Scene edit records
——————————
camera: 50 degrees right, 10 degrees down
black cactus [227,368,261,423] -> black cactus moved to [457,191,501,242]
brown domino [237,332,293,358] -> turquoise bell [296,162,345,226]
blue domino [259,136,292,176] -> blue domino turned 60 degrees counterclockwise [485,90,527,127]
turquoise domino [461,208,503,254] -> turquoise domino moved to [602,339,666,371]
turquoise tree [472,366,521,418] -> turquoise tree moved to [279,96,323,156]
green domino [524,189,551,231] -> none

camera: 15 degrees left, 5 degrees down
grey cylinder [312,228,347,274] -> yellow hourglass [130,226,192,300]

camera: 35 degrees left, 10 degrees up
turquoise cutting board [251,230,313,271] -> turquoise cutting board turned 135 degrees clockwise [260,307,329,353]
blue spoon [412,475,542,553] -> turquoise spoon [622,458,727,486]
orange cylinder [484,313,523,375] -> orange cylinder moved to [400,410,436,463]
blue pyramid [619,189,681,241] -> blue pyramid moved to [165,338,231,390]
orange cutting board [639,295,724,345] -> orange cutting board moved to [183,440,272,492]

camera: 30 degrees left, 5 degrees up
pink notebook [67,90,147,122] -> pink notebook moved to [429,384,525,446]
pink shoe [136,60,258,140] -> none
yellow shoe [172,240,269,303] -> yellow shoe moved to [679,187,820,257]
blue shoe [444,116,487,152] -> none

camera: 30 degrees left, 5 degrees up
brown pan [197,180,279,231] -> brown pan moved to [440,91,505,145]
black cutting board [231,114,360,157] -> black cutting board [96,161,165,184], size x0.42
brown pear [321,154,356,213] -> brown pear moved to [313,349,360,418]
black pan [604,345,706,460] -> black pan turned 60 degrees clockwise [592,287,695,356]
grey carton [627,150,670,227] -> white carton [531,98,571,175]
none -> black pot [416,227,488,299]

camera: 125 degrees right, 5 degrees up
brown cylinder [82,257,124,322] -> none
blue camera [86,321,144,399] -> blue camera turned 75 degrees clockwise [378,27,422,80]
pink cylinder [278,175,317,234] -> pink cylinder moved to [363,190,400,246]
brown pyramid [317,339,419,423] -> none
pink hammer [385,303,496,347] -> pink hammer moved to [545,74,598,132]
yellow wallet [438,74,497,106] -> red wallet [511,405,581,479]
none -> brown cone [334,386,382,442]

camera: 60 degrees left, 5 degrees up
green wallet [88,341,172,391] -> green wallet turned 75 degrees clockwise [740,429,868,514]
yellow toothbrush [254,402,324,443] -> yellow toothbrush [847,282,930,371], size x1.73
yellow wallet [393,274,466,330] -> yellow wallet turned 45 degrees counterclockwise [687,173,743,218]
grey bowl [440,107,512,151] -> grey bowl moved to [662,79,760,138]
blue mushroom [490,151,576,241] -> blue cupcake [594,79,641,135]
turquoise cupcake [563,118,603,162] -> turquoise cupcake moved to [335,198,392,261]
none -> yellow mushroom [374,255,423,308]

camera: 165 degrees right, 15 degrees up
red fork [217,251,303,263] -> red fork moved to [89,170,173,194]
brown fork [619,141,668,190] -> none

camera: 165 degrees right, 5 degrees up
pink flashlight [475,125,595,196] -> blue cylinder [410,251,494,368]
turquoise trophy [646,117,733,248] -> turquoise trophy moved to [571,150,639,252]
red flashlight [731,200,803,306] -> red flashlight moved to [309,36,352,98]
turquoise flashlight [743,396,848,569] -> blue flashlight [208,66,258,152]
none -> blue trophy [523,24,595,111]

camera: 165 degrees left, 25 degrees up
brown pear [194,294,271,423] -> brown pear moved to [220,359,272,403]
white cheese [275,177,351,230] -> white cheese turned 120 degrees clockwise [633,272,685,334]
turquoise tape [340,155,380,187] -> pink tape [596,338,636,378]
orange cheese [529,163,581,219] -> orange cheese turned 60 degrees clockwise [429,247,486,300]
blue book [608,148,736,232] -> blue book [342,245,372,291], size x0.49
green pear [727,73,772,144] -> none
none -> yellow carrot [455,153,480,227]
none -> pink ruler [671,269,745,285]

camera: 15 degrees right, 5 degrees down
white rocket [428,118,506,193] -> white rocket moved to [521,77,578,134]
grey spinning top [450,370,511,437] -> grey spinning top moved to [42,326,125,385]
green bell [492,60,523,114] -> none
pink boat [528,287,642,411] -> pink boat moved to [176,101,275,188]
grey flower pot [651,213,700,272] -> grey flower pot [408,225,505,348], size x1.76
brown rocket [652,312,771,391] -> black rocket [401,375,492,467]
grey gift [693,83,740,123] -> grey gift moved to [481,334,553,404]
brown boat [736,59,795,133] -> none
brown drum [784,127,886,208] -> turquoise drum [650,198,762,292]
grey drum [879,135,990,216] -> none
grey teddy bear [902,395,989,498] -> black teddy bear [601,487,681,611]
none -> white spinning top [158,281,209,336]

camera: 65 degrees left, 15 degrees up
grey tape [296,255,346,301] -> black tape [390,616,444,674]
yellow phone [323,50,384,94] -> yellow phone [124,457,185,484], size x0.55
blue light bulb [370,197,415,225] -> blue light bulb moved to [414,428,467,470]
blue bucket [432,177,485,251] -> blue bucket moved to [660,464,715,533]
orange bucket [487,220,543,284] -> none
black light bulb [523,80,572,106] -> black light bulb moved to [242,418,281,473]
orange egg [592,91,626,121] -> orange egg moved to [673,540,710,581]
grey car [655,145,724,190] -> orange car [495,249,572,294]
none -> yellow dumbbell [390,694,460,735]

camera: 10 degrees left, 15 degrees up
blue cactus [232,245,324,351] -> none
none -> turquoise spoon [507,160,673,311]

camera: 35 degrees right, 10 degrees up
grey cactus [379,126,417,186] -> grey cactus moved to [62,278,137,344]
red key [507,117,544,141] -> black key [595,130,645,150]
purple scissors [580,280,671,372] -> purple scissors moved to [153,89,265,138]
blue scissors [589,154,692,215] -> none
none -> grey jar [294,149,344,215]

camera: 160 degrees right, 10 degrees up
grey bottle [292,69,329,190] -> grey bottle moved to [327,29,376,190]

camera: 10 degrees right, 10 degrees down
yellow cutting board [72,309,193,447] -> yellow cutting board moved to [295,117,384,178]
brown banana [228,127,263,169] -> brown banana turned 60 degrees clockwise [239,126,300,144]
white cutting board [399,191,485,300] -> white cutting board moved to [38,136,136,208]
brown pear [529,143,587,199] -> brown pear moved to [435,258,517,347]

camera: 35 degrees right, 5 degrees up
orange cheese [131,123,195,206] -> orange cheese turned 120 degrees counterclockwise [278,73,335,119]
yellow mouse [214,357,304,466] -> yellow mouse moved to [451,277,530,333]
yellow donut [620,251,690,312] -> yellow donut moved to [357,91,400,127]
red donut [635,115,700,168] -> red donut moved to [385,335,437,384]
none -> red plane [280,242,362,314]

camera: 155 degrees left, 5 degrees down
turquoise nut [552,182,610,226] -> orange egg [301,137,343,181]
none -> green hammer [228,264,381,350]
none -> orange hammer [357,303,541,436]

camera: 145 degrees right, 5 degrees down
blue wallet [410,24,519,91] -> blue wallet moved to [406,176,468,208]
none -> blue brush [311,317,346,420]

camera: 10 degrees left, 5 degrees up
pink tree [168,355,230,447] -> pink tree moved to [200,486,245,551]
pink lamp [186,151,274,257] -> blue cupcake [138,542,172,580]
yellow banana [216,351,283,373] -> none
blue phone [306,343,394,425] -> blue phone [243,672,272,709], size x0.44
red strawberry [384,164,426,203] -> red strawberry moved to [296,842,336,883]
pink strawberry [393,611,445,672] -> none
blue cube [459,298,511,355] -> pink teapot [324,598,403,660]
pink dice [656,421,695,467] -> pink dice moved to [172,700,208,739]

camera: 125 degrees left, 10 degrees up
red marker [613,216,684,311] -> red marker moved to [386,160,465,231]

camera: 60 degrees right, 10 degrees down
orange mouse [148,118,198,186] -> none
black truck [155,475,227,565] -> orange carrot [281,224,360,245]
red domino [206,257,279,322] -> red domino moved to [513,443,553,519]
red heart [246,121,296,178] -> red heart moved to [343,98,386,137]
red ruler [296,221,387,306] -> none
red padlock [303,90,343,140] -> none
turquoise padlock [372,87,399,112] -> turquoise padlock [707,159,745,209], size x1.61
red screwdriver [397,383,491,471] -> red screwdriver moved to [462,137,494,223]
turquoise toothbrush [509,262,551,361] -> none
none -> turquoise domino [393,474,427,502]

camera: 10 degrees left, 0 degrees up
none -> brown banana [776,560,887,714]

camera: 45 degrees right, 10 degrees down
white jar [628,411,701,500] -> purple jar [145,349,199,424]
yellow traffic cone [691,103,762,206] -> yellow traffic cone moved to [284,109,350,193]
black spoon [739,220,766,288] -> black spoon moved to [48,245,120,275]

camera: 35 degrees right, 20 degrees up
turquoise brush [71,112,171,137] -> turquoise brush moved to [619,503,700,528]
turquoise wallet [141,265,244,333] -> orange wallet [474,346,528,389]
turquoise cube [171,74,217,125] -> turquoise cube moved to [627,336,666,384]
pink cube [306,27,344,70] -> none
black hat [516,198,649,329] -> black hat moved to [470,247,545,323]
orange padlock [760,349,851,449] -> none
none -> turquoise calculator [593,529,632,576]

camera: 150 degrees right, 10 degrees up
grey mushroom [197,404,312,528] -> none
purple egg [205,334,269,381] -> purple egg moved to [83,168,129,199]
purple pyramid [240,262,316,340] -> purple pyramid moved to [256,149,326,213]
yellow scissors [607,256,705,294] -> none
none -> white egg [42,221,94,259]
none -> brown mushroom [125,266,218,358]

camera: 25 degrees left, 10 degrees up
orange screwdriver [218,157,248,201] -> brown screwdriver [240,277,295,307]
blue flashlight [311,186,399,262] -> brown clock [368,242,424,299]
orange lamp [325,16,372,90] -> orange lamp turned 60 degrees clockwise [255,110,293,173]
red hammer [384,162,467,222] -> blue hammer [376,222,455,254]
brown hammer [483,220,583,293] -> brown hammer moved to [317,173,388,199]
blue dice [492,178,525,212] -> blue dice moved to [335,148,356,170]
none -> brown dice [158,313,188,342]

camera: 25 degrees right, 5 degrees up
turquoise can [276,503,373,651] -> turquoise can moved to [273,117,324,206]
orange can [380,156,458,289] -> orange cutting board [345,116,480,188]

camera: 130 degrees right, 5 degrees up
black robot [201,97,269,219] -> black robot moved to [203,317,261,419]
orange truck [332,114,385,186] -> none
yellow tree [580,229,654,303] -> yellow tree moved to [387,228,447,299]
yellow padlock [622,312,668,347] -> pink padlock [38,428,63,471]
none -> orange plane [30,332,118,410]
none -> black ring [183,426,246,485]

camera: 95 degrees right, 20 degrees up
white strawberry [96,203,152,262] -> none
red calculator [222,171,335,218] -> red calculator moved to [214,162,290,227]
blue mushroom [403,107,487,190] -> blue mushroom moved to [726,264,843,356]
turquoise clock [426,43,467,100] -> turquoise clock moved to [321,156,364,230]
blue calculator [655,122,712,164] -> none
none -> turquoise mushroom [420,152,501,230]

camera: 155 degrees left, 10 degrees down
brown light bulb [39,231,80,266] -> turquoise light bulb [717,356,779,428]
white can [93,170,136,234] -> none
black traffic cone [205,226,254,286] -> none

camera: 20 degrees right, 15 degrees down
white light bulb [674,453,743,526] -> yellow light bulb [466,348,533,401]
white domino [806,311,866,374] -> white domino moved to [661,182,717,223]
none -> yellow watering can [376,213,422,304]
——————————
Assignment = A verbatim transcription is needed of the lines above, starting at the line with "camera: 10 degrees right, 10 degrees down" and ending at the line with "white cutting board [399,191,485,300]", both included, and of nothing else.

Result of this exercise =
camera: 10 degrees right, 10 degrees down
yellow cutting board [72,309,193,447] -> yellow cutting board moved to [295,117,384,178]
brown banana [228,127,263,169] -> brown banana turned 60 degrees clockwise [239,126,300,144]
white cutting board [399,191,485,300] -> white cutting board moved to [38,136,136,208]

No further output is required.